ABOUT THIS TASK → Copy the entries below exactly, but only from the line containing "R4: 56k (GND, SIG3) -> 56k (GND, VCC)" through the final line.

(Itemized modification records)
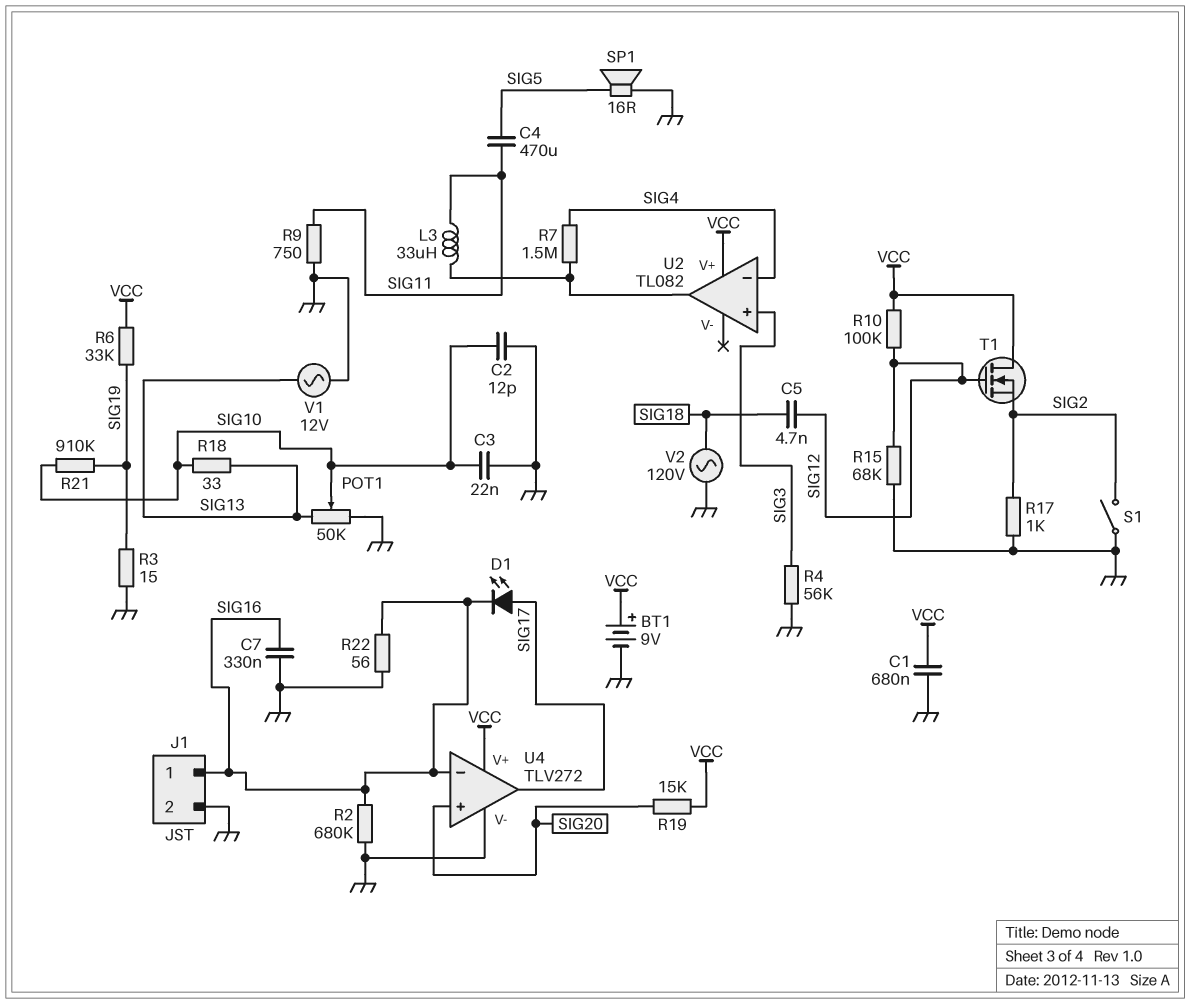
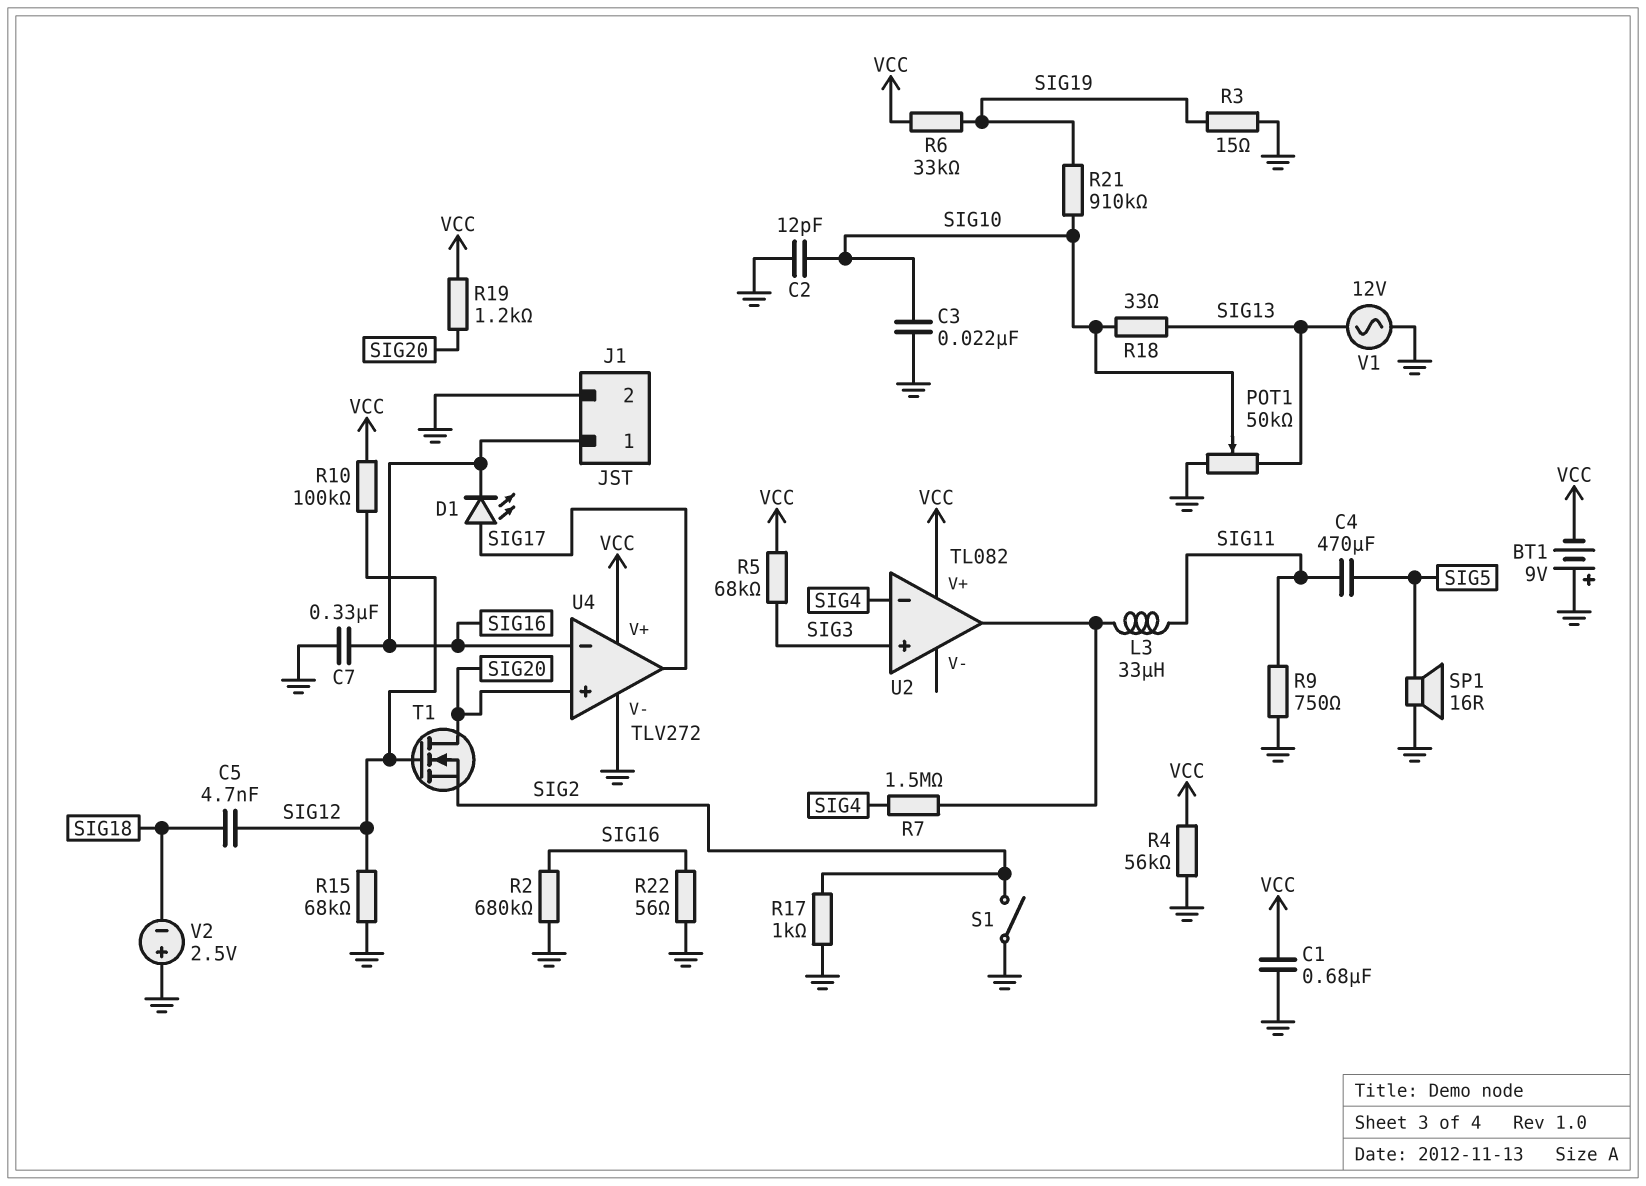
BT1: 9V (plus VCC, minus GND) -> 9V (plus GND, minus VCC)
R4: 56k (GND, SIG3) -> 56k (GND, VCC)
R5: none -> 68k (SIG3, VCC)
R19: 15k (SIG20, VCC) -> 1.2k (SIG20, VCC)
T1: NMOS (G SIG12, D VCC, S SIG2) -> NMOS (G SIG12, D SIG20, S SIG2)
V2: AC 120V (GND, SIG18) -> 2.5V (plus GND, minus SIG18)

EXERCISE RESPONSE →
R4: 56k (GND, SIG3) -> 56k (GND, VCC)
R5: none -> 68k (SIG3, VCC)
R19: 15k (SIG20, VCC) -> 1.2k (SIG20, VCC)
T1: NMOS (G SIG12, D VCC, S SIG2) -> NMOS (G SIG12, D SIG20, S SIG2)
V2: AC 120V (GND, SIG18) -> 2.5V (plus GND, minus SIG18)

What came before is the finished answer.